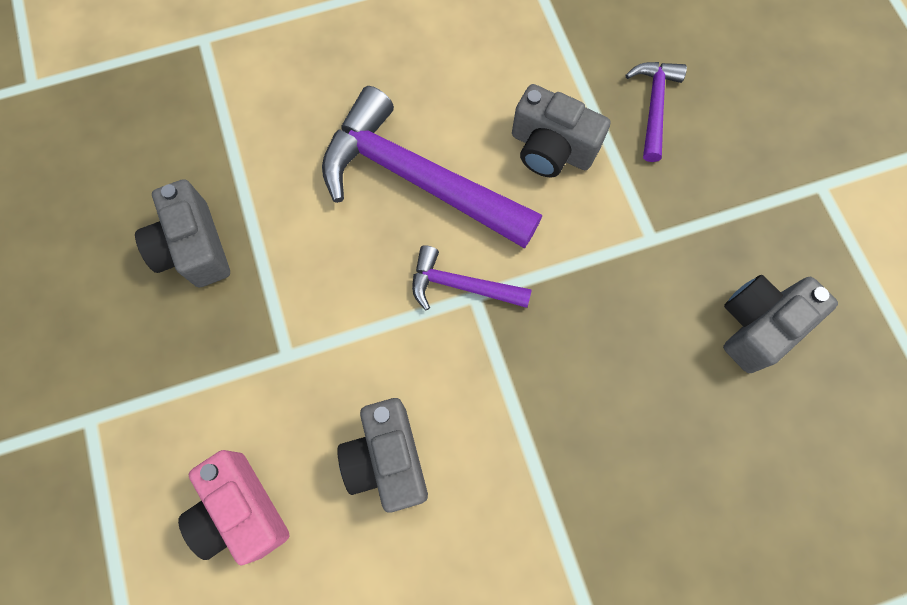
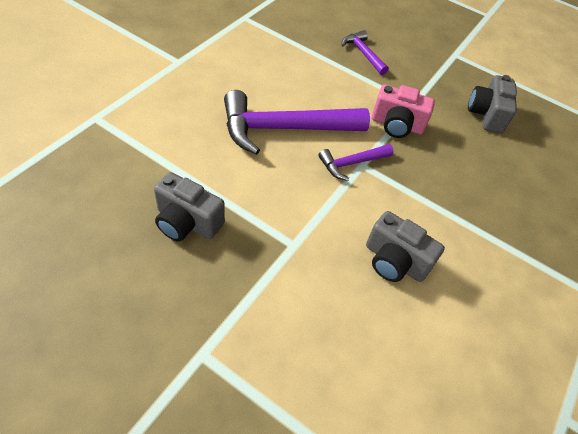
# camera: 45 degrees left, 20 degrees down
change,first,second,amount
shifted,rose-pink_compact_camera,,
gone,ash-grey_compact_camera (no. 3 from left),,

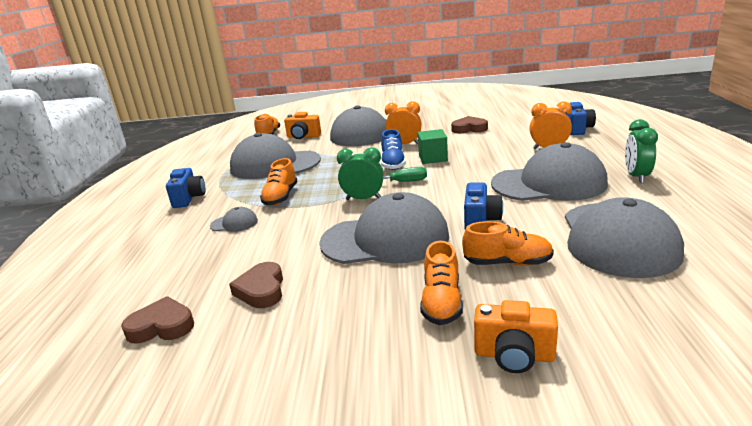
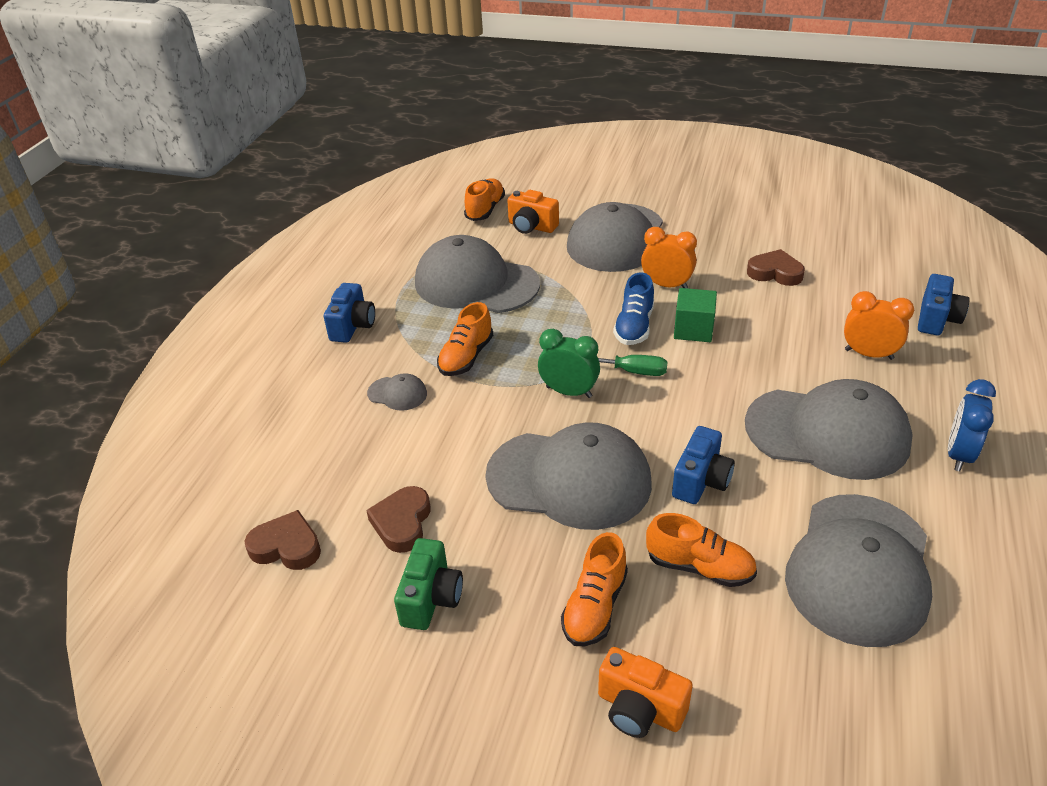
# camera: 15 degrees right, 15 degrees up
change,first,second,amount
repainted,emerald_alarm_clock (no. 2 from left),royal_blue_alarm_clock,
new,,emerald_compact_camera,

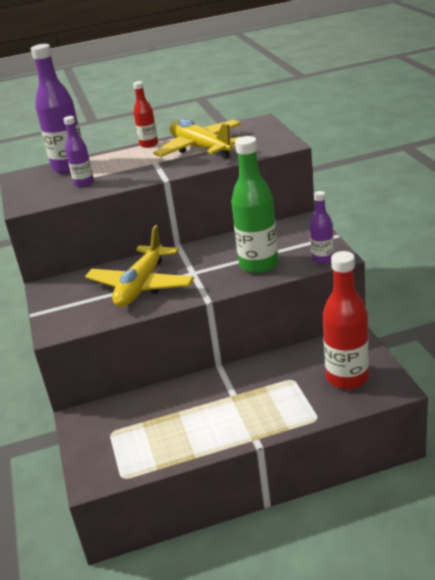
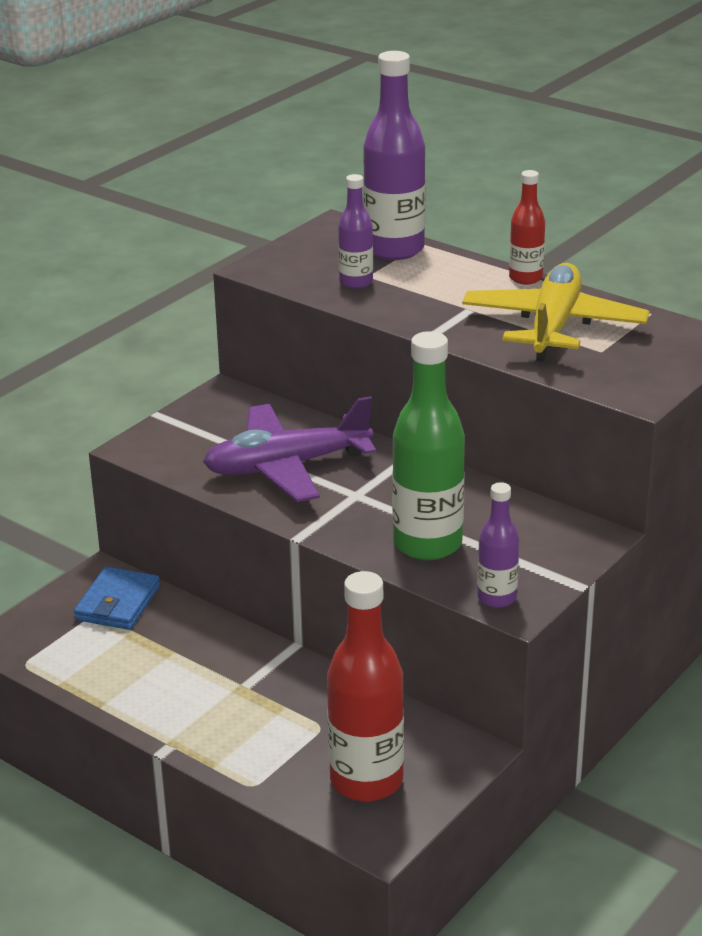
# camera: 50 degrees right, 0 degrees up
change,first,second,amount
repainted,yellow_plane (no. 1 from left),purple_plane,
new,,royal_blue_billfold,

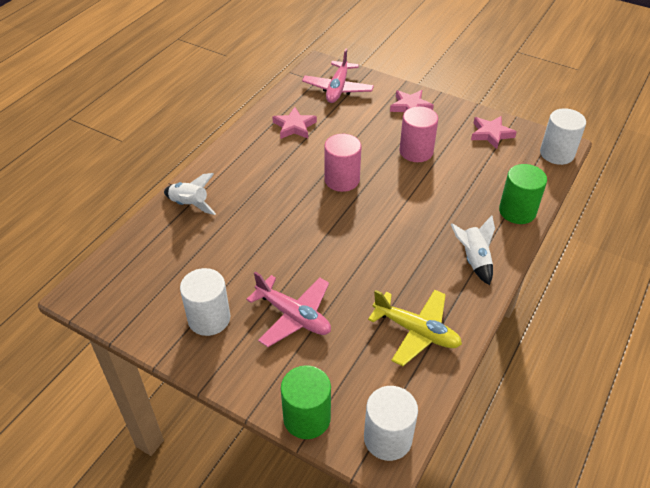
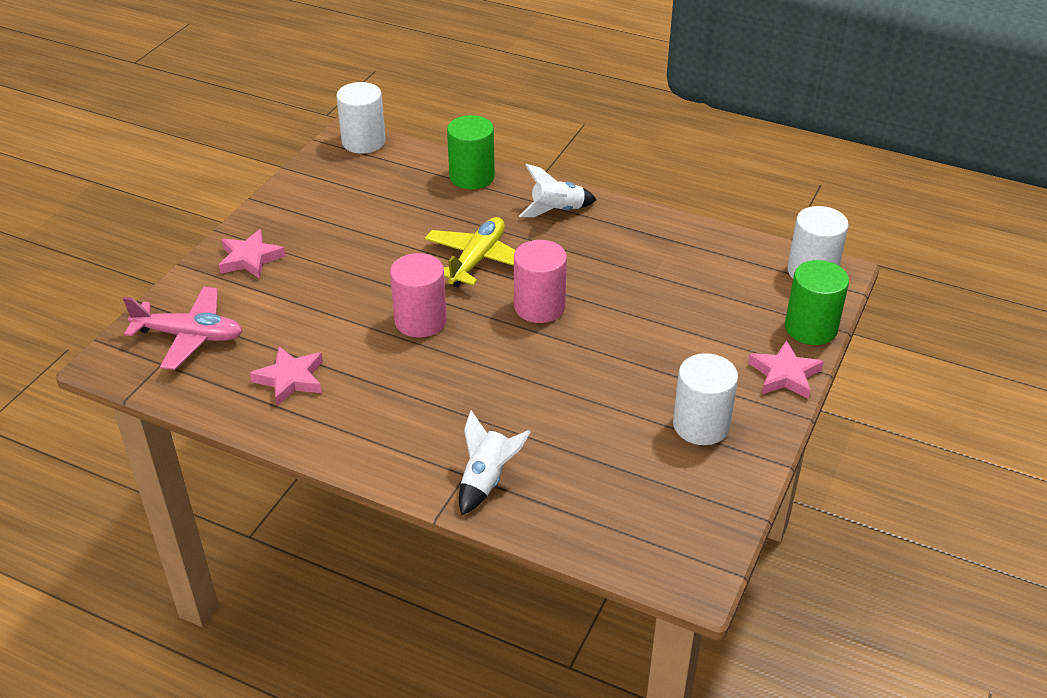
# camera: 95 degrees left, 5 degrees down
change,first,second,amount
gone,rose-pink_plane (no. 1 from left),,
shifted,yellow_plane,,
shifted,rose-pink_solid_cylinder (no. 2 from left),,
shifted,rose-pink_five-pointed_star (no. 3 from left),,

Activity: Each line holding "right" should be copied from the material above.

Answer:
# camera: 15 degrees right, 15 degrees up
# camera: 50 degrees right, 0 degrees up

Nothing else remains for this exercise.